| Work to be completed |
In the data below, which lines hold "brown"? Copy every one.

| Task data |

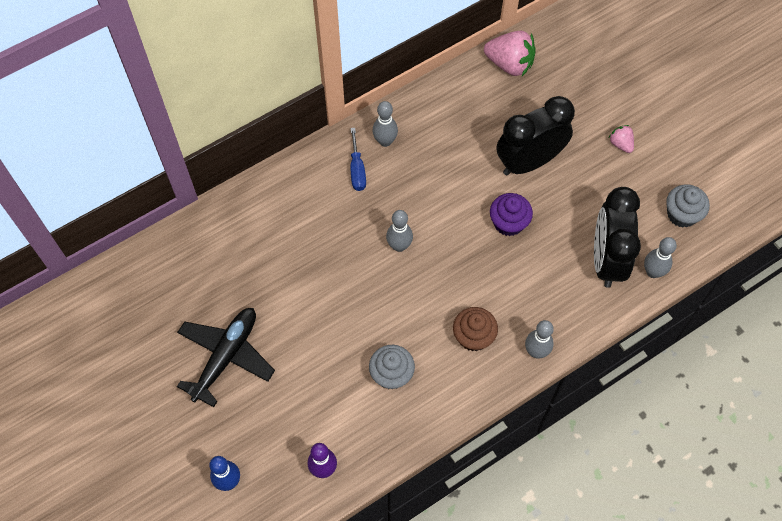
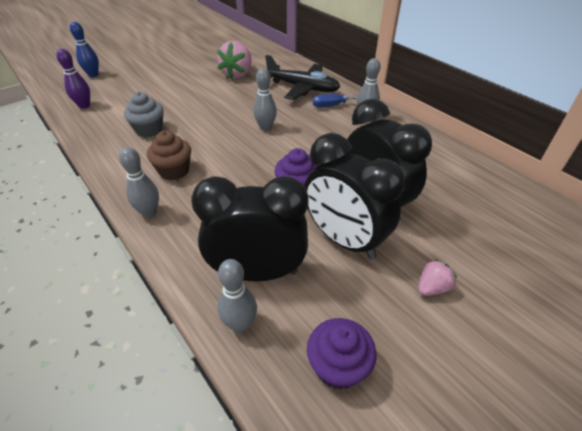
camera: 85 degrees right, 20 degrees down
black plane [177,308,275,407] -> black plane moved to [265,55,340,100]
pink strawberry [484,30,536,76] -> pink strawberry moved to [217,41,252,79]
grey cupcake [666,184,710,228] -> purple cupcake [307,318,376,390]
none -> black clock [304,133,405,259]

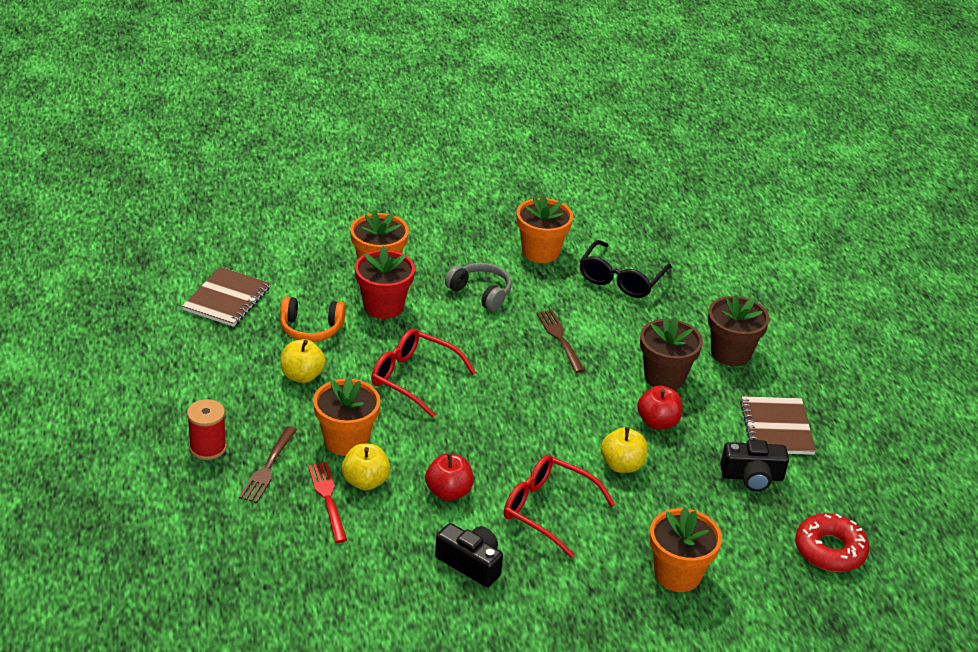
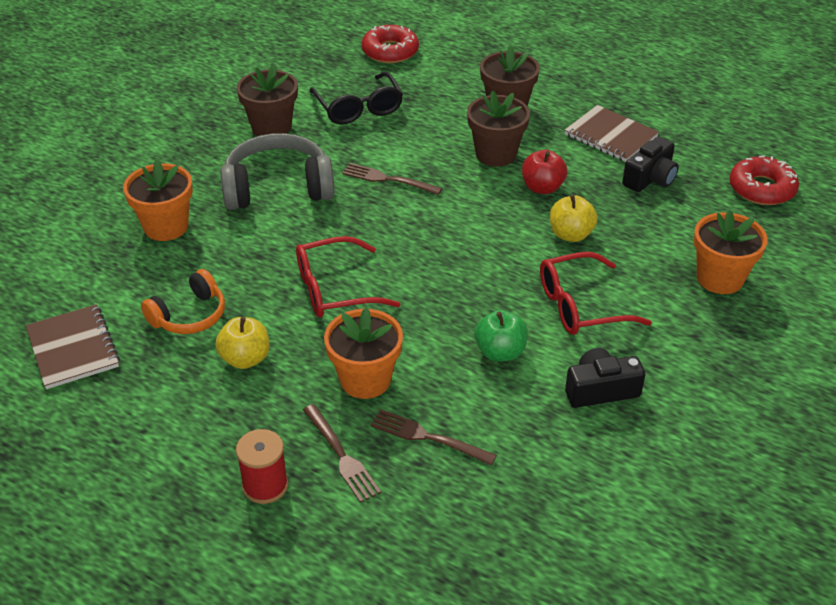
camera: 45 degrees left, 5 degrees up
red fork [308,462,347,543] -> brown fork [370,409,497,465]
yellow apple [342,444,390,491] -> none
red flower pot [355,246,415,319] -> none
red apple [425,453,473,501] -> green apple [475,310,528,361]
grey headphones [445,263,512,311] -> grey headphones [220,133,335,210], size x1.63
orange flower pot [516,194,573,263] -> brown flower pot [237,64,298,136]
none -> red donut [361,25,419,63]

---

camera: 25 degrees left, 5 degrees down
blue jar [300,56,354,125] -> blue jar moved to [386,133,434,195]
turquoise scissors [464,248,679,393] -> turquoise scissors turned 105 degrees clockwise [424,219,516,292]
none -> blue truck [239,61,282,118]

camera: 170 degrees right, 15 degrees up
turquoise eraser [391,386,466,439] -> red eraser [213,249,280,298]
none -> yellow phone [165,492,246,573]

| Task result |
red fork [308,462,347,543] -> brown fork [370,409,497,465]
orange flower pot [516,194,573,263] -> brown flower pot [237,64,298,136]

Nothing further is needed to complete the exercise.